START Entries shown

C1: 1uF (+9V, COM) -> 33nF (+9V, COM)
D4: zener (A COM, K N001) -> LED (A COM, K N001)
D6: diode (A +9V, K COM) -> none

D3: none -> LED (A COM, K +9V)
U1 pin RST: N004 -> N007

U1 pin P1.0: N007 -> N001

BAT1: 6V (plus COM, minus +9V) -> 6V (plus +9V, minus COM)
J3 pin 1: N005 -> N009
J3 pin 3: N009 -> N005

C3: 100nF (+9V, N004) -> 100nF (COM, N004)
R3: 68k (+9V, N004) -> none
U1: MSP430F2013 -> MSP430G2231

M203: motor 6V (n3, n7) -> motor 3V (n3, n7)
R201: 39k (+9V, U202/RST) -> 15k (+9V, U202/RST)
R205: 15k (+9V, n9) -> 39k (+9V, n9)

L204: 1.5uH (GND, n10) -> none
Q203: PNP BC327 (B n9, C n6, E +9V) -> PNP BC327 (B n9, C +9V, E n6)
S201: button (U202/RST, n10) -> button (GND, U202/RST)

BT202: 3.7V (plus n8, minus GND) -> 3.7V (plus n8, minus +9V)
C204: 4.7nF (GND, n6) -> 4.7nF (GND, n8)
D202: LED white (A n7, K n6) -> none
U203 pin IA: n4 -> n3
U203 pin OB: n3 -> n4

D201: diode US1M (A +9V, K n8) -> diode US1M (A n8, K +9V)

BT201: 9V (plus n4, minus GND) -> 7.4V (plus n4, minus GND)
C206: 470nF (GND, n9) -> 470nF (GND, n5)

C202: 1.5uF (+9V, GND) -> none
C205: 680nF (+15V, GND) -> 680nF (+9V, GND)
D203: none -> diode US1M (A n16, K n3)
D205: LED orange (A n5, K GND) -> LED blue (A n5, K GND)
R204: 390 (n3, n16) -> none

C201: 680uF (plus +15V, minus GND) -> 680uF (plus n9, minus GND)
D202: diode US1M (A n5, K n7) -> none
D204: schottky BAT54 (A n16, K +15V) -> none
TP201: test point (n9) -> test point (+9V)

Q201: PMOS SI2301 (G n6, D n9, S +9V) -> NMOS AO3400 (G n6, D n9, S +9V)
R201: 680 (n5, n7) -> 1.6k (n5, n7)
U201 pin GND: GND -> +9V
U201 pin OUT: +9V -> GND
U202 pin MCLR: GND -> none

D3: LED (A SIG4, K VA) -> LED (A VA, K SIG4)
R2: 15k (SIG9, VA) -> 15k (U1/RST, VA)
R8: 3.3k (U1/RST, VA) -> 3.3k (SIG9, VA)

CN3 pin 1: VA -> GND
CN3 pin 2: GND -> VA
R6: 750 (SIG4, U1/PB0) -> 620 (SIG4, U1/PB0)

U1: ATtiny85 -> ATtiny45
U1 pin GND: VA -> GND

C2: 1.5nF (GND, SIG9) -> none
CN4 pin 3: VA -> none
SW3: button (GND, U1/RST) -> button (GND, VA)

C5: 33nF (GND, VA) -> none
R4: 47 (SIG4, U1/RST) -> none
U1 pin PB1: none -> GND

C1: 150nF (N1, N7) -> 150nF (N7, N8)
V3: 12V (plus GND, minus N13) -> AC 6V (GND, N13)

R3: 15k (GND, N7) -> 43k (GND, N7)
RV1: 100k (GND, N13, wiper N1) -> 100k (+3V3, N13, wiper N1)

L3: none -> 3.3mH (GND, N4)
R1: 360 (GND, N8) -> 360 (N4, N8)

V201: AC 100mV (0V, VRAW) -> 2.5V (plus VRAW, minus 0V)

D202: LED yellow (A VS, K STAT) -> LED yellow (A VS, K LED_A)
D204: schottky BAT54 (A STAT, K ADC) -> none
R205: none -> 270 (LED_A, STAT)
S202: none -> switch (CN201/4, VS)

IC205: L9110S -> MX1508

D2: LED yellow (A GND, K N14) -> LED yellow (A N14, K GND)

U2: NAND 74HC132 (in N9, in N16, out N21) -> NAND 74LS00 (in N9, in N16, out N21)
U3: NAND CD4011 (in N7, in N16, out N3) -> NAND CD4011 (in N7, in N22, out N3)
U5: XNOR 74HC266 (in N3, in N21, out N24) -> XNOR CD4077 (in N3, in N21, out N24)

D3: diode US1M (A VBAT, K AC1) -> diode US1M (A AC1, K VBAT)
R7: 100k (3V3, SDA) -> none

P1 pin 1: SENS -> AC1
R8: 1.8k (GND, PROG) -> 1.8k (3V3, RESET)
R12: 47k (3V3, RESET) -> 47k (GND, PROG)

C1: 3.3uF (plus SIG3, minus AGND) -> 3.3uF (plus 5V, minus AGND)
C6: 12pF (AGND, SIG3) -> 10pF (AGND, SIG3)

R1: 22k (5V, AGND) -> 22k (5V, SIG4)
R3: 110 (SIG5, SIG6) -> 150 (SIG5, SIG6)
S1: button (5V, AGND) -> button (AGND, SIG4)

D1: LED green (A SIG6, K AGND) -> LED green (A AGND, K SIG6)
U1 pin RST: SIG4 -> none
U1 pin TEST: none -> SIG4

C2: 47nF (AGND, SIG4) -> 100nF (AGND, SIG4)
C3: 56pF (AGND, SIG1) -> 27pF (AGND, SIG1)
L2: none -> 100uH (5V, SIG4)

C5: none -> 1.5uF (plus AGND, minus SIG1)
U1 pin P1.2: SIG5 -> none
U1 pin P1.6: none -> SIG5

END Entries shown

▶ [Task details]: After the last line, print all the entries once again, unchanged.

▶ [Solution for this exercise]:
C1: 1uF (+9V, COM) -> 33nF (+9V, COM)
D4: zener (A COM, K N001) -> LED (A COM, K N001)
D6: diode (A +9V, K COM) -> none

D3: none -> LED (A COM, K +9V)
U1 pin RST: N004 -> N007

U1 pin P1.0: N007 -> N001

BAT1: 6V (plus COM, minus +9V) -> 6V (plus +9V, minus COM)
J3 pin 1: N005 -> N009
J3 pin 3: N009 -> N005

C3: 100nF (+9V, N004) -> 100nF (COM, N004)
R3: 68k (+9V, N004) -> none
U1: MSP430F2013 -> MSP430G2231

M203: motor 6V (n3, n7) -> motor 3V (n3, n7)
R201: 39k (+9V, U202/RST) -> 15k (+9V, U202/RST)
R205: 15k (+9V, n9) -> 39k (+9V, n9)

L204: 1.5uH (GND, n10) -> none
Q203: PNP BC327 (B n9, C n6, E +9V) -> PNP BC327 (B n9, C +9V, E n6)
S201: button (U202/RST, n10) -> button (GND, U202/RST)

BT202: 3.7V (plus n8, minus GND) -> 3.7V (plus n8, minus +9V)
C204: 4.7nF (GND, n6) -> 4.7nF (GND, n8)
D202: LED white (A n7, K n6) -> none
U203 pin IA: n4 -> n3
U203 pin OB: n3 -> n4

D201: diode US1M (A +9V, K n8) -> diode US1M (A n8, K +9V)

BT201: 9V (plus n4, minus GND) -> 7.4V (plus n4, minus GND)
C206: 470nF (GND, n9) -> 470nF (GND, n5)

C202: 1.5uF (+9V, GND) -> none
C205: 680nF (+15V, GND) -> 680nF (+9V, GND)
D203: none -> diode US1M (A n16, K n3)
D205: LED orange (A n5, K GND) -> LED blue (A n5, K GND)
R204: 390 (n3, n16) -> none

C201: 680uF (plus +15V, minus GND) -> 680uF (plus n9, minus GND)
D202: diode US1M (A n5, K n7) -> none
D204: schottky BAT54 (A n16, K +15V) -> none
TP201: test point (n9) -> test point (+9V)

Q201: PMOS SI2301 (G n6, D n9, S +9V) -> NMOS AO3400 (G n6, D n9, S +9V)
R201: 680 (n5, n7) -> 1.6k (n5, n7)
U201 pin GND: GND -> +9V
U201 pin OUT: +9V -> GND
U202 pin MCLR: GND -> none

D3: LED (A SIG4, K VA) -> LED (A VA, K SIG4)
R2: 15k (SIG9, VA) -> 15k (U1/RST, VA)
R8: 3.3k (U1/RST, VA) -> 3.3k (SIG9, VA)

CN3 pin 1: VA -> GND
CN3 pin 2: GND -> VA
R6: 750 (SIG4, U1/PB0) -> 620 (SIG4, U1/PB0)

U1: ATtiny85 -> ATtiny45
U1 pin GND: VA -> GND

C2: 1.5nF (GND, SIG9) -> none
CN4 pin 3: VA -> none
SW3: button (GND, U1/RST) -> button (GND, VA)

C5: 33nF (GND, VA) -> none
R4: 47 (SIG4, U1/RST) -> none
U1 pin PB1: none -> GND

C1: 150nF (N1, N7) -> 150nF (N7, N8)
V3: 12V (plus GND, minus N13) -> AC 6V (GND, N13)

R3: 15k (GND, N7) -> 43k (GND, N7)
RV1: 100k (GND, N13, wiper N1) -> 100k (+3V3, N13, wiper N1)

L3: none -> 3.3mH (GND, N4)
R1: 360 (GND, N8) -> 360 (N4, N8)

V201: AC 100mV (0V, VRAW) -> 2.5V (plus VRAW, minus 0V)

D202: LED yellow (A VS, K STAT) -> LED yellow (A VS, K LED_A)
D204: schottky BAT54 (A STAT, K ADC) -> none
R205: none -> 270 (LED_A, STAT)
S202: none -> switch (CN201/4, VS)

IC205: L9110S -> MX1508

D2: LED yellow (A GND, K N14) -> LED yellow (A N14, K GND)

U2: NAND 74HC132 (in N9, in N16, out N21) -> NAND 74LS00 (in N9, in N16, out N21)
U3: NAND CD4011 (in N7, in N16, out N3) -> NAND CD4011 (in N7, in N22, out N3)
U5: XNOR 74HC266 (in N3, in N21, out N24) -> XNOR CD4077 (in N3, in N21, out N24)

D3: diode US1M (A VBAT, K AC1) -> diode US1M (A AC1, K VBAT)
R7: 100k (3V3, SDA) -> none

P1 pin 1: SENS -> AC1
R8: 1.8k (GND, PROG) -> 1.8k (3V3, RESET)
R12: 47k (3V3, RESET) -> 47k (GND, PROG)

C1: 3.3uF (plus SIG3, minus AGND) -> 3.3uF (plus 5V, minus AGND)
C6: 12pF (AGND, SIG3) -> 10pF (AGND, SIG3)

R1: 22k (5V, AGND) -> 22k (5V, SIG4)
R3: 110 (SIG5, SIG6) -> 150 (SIG5, SIG6)
S1: button (5V, AGND) -> button (AGND, SIG4)

D1: LED green (A SIG6, K AGND) -> LED green (A AGND, K SIG6)
U1 pin RST: SIG4 -> none
U1 pin TEST: none -> SIG4

C2: 47nF (AGND, SIG4) -> 100nF (AGND, SIG4)
C3: 56pF (AGND, SIG1) -> 27pF (AGND, SIG1)
L2: none -> 100uH (5V, SIG4)

C5: none -> 1.5uF (plus AGND, minus SIG1)
U1 pin P1.2: SIG5 -> none
U1 pin P1.6: none -> SIG5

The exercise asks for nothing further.